## REQUEST
Copy out every line of the material below, character for character, apart from the pictures.
*** RECORDS TO USE ***
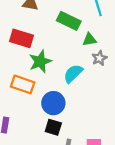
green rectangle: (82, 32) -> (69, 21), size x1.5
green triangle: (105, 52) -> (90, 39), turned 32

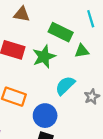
gray star: (99, 58) -> (92, 97), moved
green star: (40, 61) -> (44, 57), moved

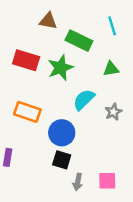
brown triangle: (22, 14) -> (48, 21), moved
green triangle: (82, 51) -> (111, 69), moved

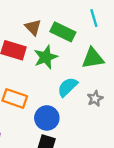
brown triangle: (48, 21) -> (33, 27), moved, turned 36
green triangle: (111, 69) -> (93, 58), size x1.5

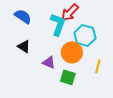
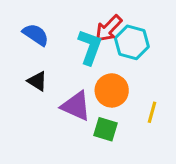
cyan hexagon: (85, 35) -> (132, 42), moved
purple triangle: (49, 62) -> (76, 106), size x1.5

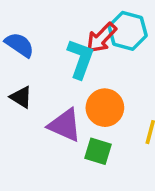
cyan hexagon: (132, 42) -> (128, 31), moved

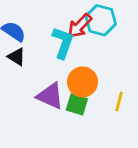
black triangle: (21, 97) -> (17, 57), moved
green square: (98, 151) -> (77, 104), moved

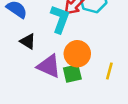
black triangle: (17, 57) -> (28, 41), moved
green square: (77, 104) -> (72, 74), turned -30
*** End of RECORDS TO USE ***
## EXERCISE OUTPUT
green rectangle: (82, 32) -> (69, 21), size x1.5
green triangle: (105, 52) -> (90, 39), turned 32

gray star: (99, 58) -> (92, 97), moved
green star: (40, 61) -> (44, 57), moved

brown triangle: (22, 14) -> (48, 21), moved
green triangle: (82, 51) -> (111, 69), moved

brown triangle: (48, 21) -> (33, 27), moved, turned 36
green triangle: (111, 69) -> (93, 58), size x1.5

cyan hexagon: (85, 35) -> (132, 42), moved
purple triangle: (49, 62) -> (76, 106), size x1.5

cyan hexagon: (132, 42) -> (128, 31), moved

black triangle: (21, 97) -> (17, 57), moved
green square: (98, 151) -> (77, 104), moved

black triangle: (17, 57) -> (28, 41), moved
green square: (77, 104) -> (72, 74), turned -30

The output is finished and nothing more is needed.